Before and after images
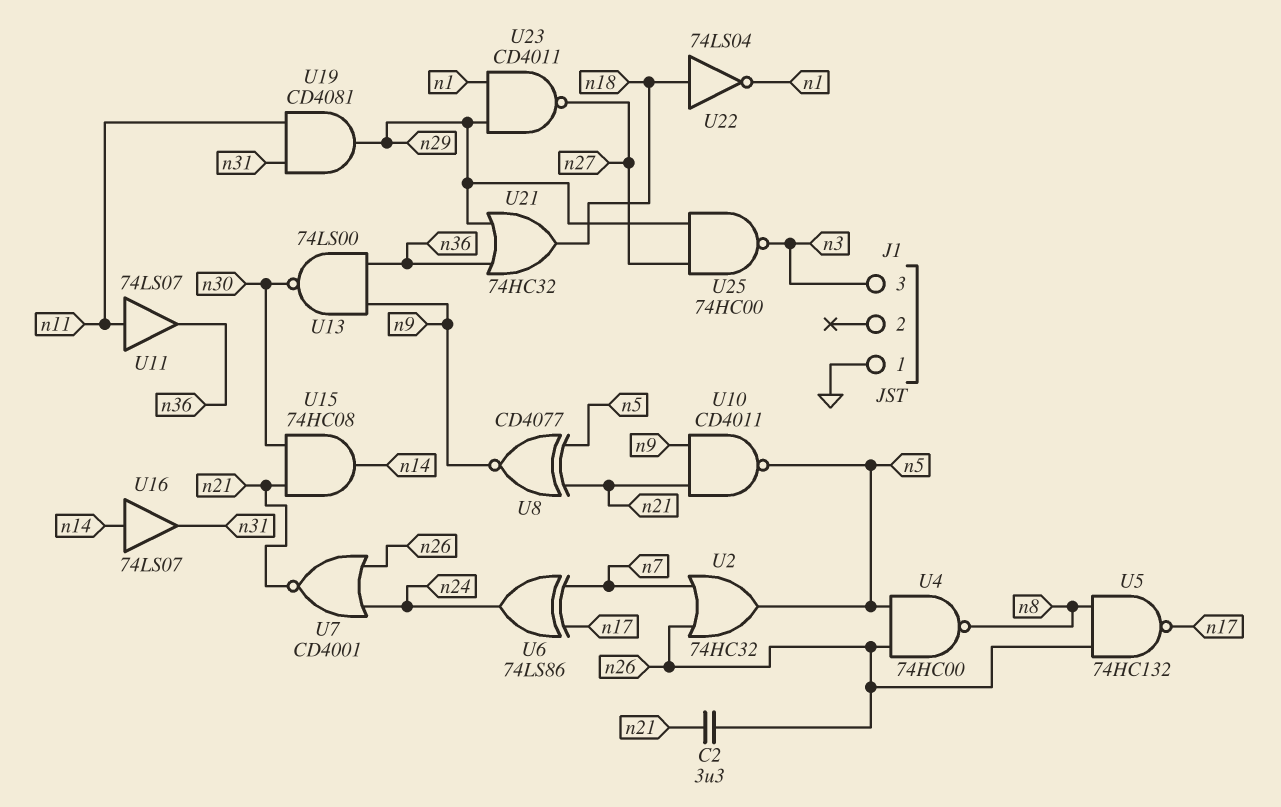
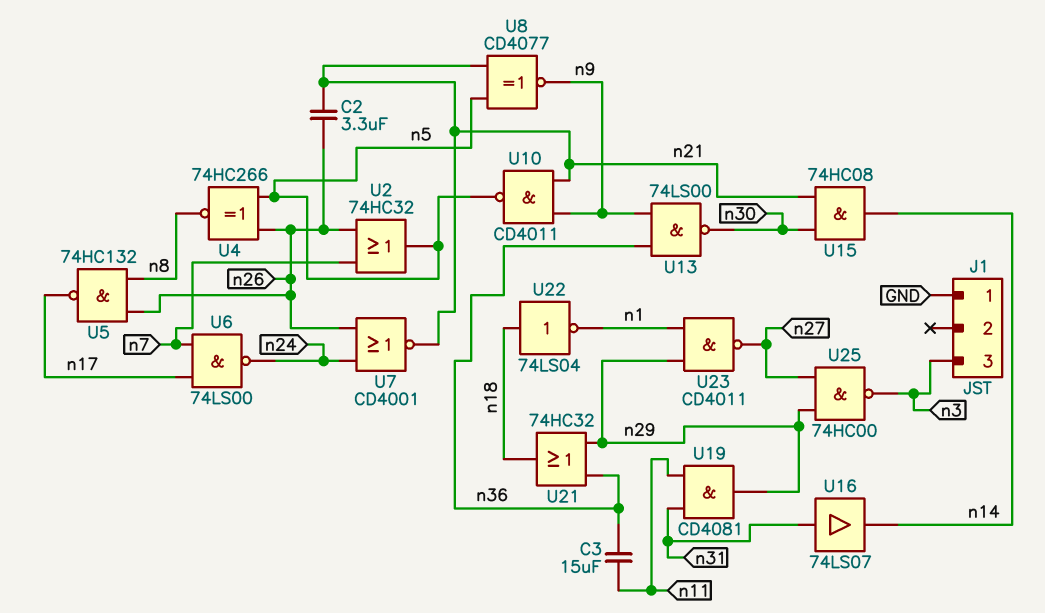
C3: none -> 15uF (n11, n36)
U4: NAND 74HC00 (in n5, in n26, out n8) -> XNOR 74HC266 (in n5, in n26, out n8)
U6: XOR 74LS86 (in n7, in n17, out n24) -> NAND 74LS00 (in n7, in n17, out n24)
U11: buffer 74LS07 (in n11, out n36) -> none
U16: buffer 74LS07 (in n14, out n31) -> buffer 74LS07 (in n31, out n14)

- **Your instructions**
The "U6: XOR 74LS86" line through the last line above: set these down exactly and add nothing else.

- **Output below**
U6: XOR 74LS86 (in n7, in n17, out n24) -> NAND 74LS00 (in n7, in n17, out n24)
U11: buffer 74LS07 (in n11, out n36) -> none
U16: buffer 74LS07 (in n14, out n31) -> buffer 74LS07 (in n31, out n14)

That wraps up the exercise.